Look through the material below and copy exactly the lines from the line with "RADIO2: CC1101 -> SX1278" to the line with "KEYS1 pin K1: D9 -> A2", those two lines included.

(Material supplied)

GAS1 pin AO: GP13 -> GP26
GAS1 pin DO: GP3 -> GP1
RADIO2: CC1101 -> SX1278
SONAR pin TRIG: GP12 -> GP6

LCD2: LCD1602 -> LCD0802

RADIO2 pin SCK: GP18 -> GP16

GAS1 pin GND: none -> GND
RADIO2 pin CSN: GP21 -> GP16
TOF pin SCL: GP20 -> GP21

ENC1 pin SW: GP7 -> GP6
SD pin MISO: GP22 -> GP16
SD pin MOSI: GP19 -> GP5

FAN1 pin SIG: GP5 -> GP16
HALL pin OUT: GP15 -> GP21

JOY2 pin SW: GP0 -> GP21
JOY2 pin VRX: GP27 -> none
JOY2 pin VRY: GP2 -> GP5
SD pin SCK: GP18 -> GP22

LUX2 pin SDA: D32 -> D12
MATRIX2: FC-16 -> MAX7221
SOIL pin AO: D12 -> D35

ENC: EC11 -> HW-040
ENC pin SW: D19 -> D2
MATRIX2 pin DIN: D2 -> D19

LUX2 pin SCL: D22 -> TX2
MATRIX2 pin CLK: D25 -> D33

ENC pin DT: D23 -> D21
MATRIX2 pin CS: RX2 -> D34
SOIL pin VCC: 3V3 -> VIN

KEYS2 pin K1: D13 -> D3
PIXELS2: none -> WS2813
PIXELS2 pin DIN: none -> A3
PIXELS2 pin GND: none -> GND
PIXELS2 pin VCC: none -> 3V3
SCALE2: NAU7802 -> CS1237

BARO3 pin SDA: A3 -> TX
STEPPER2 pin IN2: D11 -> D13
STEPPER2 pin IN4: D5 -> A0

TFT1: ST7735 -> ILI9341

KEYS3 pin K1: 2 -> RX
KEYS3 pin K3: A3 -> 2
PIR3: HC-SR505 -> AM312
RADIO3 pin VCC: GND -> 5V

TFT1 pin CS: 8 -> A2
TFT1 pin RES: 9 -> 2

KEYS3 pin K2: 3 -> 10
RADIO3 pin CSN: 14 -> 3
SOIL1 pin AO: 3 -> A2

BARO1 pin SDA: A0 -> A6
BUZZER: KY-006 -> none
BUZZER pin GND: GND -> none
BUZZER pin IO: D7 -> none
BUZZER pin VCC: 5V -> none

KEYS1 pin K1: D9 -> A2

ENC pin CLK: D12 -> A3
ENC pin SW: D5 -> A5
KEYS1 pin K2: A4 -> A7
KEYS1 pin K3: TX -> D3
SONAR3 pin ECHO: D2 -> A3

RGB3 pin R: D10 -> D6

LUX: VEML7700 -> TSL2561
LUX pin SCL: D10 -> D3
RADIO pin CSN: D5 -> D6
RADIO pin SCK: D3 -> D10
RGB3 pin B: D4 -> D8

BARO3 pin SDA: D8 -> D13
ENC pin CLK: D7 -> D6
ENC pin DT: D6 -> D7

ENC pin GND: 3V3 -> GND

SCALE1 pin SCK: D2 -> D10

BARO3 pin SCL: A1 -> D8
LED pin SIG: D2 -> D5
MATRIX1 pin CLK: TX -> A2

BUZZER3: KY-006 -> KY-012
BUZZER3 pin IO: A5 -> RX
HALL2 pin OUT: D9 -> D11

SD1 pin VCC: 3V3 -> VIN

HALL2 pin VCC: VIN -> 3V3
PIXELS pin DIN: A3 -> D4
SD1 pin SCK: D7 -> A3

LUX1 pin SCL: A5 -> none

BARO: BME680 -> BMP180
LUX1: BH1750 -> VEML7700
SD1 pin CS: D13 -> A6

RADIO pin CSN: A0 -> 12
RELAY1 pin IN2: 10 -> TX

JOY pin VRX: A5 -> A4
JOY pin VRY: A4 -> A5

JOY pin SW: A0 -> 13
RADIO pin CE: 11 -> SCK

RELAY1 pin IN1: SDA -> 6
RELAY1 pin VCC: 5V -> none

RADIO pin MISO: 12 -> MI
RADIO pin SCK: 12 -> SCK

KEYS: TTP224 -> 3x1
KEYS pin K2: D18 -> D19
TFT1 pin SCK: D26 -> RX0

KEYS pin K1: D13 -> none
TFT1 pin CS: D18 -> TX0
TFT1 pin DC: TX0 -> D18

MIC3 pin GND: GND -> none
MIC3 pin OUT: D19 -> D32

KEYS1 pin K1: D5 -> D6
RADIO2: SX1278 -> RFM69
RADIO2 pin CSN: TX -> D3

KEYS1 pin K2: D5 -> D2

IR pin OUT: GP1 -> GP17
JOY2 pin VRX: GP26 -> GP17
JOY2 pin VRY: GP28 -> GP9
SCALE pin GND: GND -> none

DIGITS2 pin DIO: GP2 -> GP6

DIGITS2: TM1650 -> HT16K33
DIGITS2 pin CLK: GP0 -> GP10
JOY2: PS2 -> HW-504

(End Material supplied)

_Answer for the task_
RADIO2: CC1101 -> SX1278
SONAR pin TRIG: GP12 -> GP6

LCD2: LCD1602 -> LCD0802

RADIO2 pin SCK: GP18 -> GP16

GAS1 pin GND: none -> GND
RADIO2 pin CSN: GP21 -> GP16
TOF pin SCL: GP20 -> GP21

ENC1 pin SW: GP7 -> GP6
SD pin MISO: GP22 -> GP16
SD pin MOSI: GP19 -> GP5

FAN1 pin SIG: GP5 -> GP16
HALL pin OUT: GP15 -> GP21

JOY2 pin SW: GP0 -> GP21
JOY2 pin VRX: GP27 -> none
JOY2 pin VRY: GP2 -> GP5
SD pin SCK: GP18 -> GP22

LUX2 pin SDA: D32 -> D12
MATRIX2: FC-16 -> MAX7221
SOIL pin AO: D12 -> D35

ENC: EC11 -> HW-040
ENC pin SW: D19 -> D2
MATRIX2 pin DIN: D2 -> D19

LUX2 pin SCL: D22 -> TX2
MATRIX2 pin CLK: D25 -> D33

ENC pin DT: D23 -> D21
MATRIX2 pin CS: RX2 -> D34
SOIL pin VCC: 3V3 -> VIN

KEYS2 pin K1: D13 -> D3
PIXELS2: none -> WS2813
PIXELS2 pin DIN: none -> A3
PIXELS2 pin GND: none -> GND
PIXELS2 pin VCC: none -> 3V3
SCALE2: NAU7802 -> CS1237

BARO3 pin SDA: A3 -> TX
STEPPER2 pin IN2: D11 -> D13
STEPPER2 pin IN4: D5 -> A0

TFT1: ST7735 -> ILI9341

KEYS3 pin K1: 2 -> RX
KEYS3 pin K3: A3 -> 2
PIR3: HC-SR505 -> AM312
RADIO3 pin VCC: GND -> 5V

TFT1 pin CS: 8 -> A2
TFT1 pin RES: 9 -> 2

KEYS3 pin K2: 3 -> 10
RADIO3 pin CSN: 14 -> 3
SOIL1 pin AO: 3 -> A2

BARO1 pin SDA: A0 -> A6
BUZZER: KY-006 -> none
BUZZER pin GND: GND -> none
BUZZER pin IO: D7 -> none
BUZZER pin VCC: 5V -> none

KEYS1 pin K1: D9 -> A2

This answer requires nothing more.